> [WHAT IS REQUIRED]: From the entries that follow, extract each line holding the string "azul".

[TASK INPUTS]

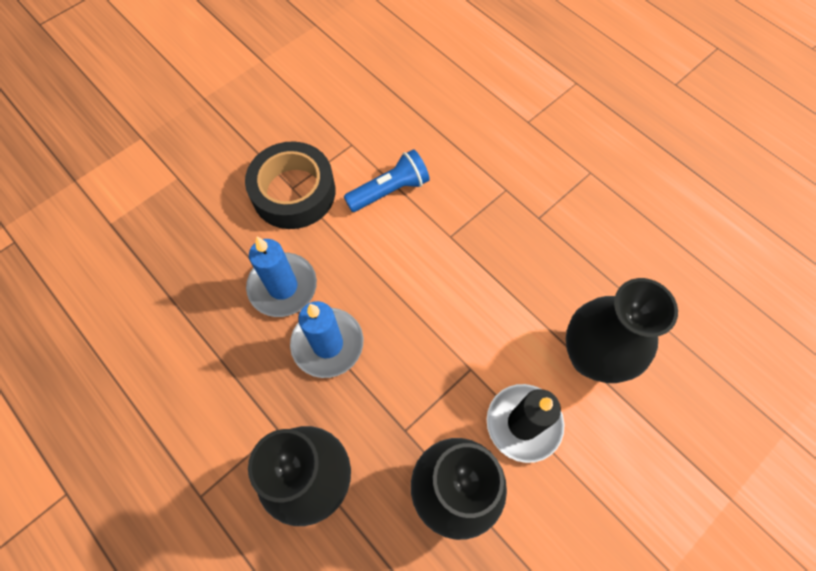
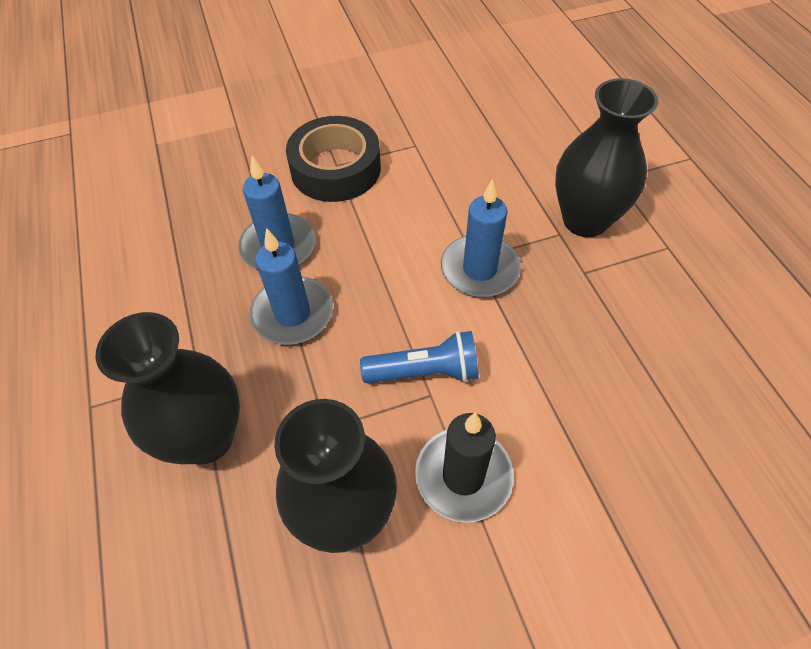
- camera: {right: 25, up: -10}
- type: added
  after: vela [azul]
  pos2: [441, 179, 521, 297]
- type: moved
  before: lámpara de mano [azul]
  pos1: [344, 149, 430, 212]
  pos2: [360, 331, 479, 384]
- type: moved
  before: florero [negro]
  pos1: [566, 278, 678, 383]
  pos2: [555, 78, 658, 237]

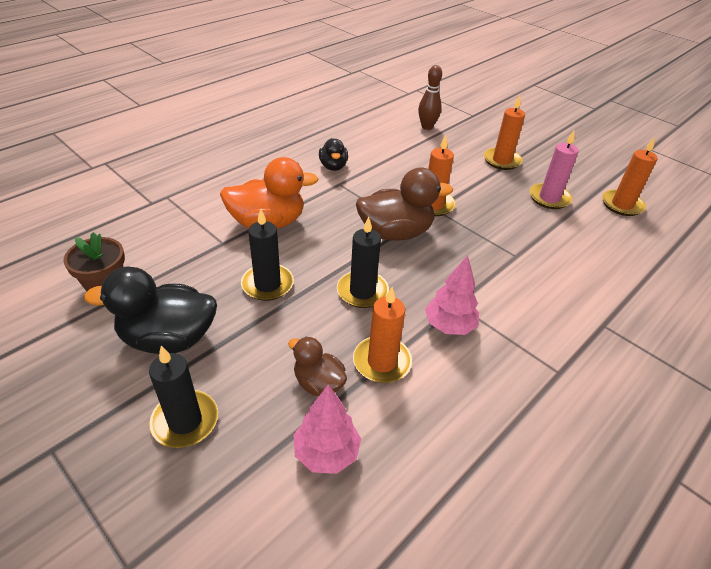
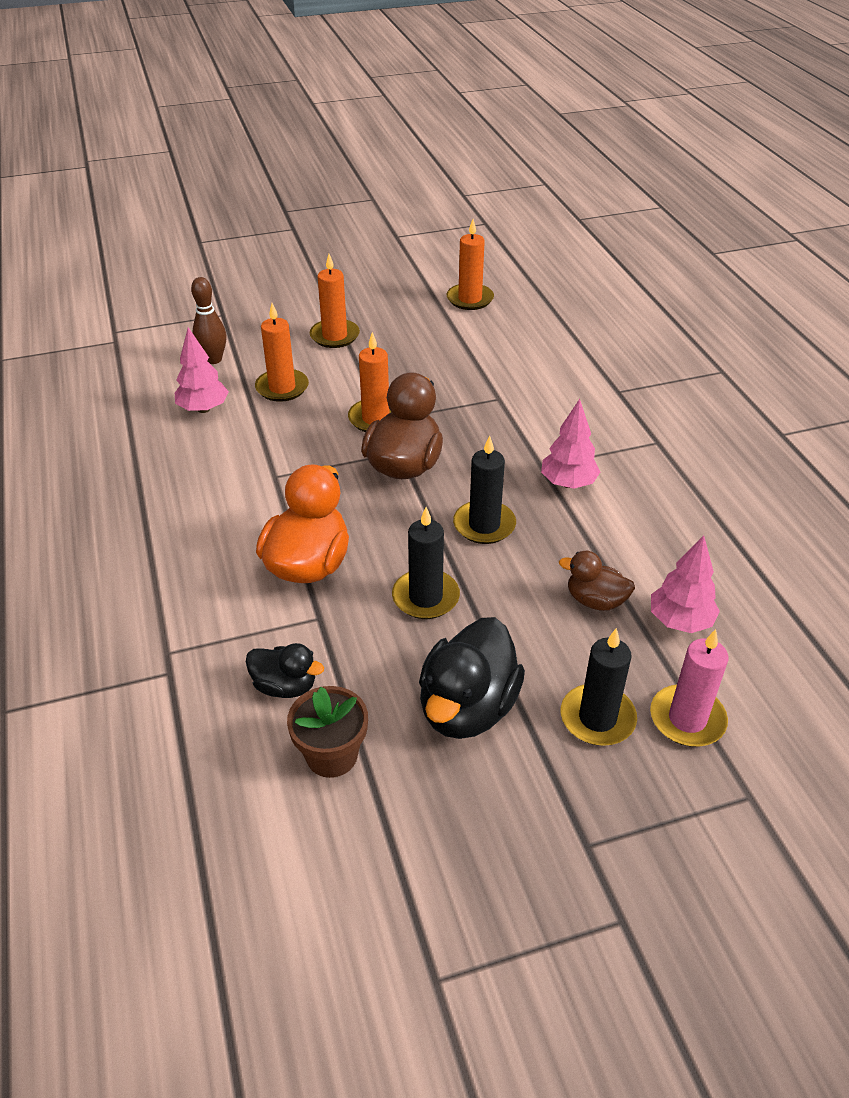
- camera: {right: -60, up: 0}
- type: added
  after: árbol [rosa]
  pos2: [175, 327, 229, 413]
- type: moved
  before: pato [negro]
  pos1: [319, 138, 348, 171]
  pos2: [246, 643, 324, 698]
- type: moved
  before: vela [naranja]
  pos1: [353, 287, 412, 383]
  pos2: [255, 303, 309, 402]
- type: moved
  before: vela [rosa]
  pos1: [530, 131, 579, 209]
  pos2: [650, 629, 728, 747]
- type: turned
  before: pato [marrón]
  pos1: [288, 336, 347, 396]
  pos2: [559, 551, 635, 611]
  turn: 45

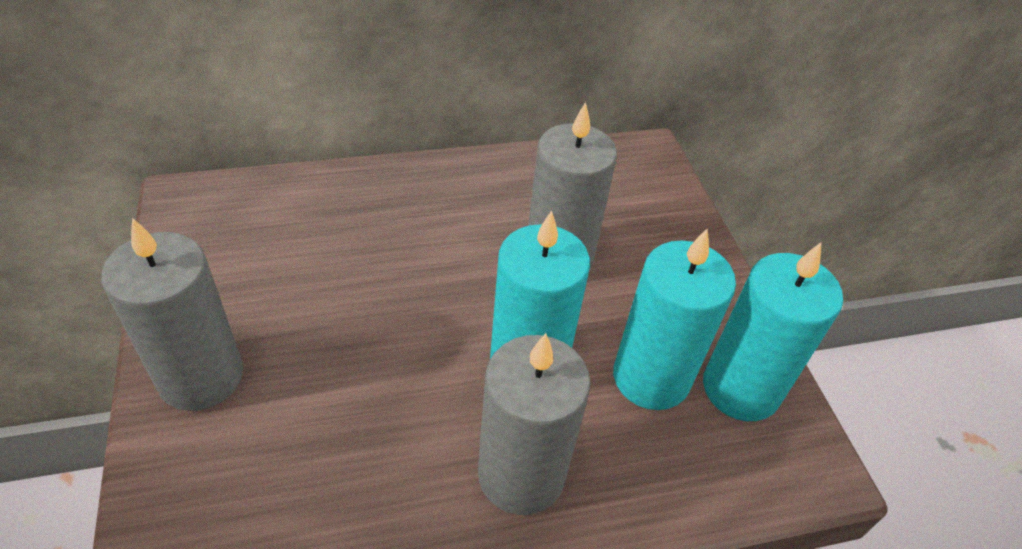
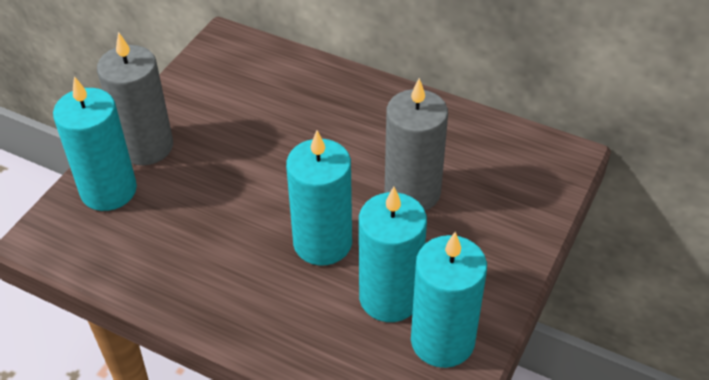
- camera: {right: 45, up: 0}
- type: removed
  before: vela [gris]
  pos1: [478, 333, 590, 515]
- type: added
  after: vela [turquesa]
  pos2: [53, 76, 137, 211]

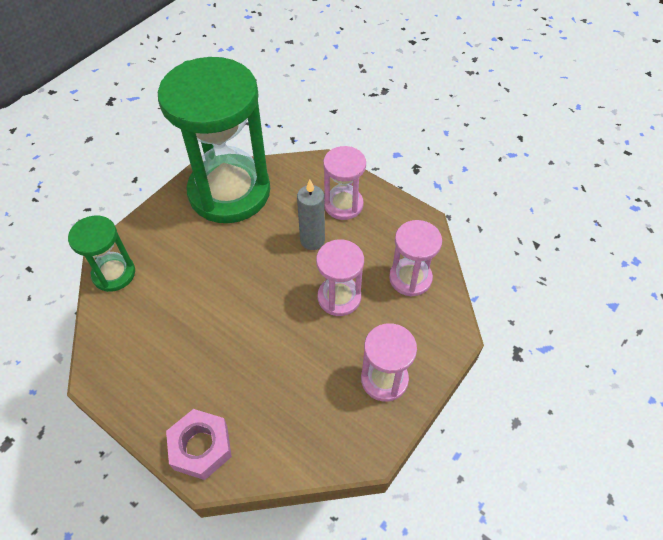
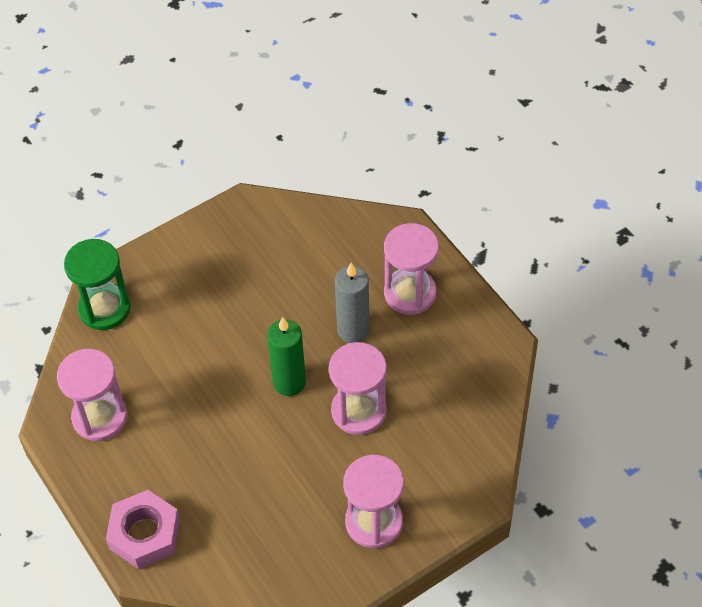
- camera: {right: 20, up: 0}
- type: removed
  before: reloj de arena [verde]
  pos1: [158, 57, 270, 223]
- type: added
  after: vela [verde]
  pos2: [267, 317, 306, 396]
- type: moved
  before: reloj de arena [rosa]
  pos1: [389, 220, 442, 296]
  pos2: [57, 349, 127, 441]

[/TASK INPUTS]

> [RESULT OF THIS TASK]:
  after: vela [azul]
  before: lámpara de mano [azul]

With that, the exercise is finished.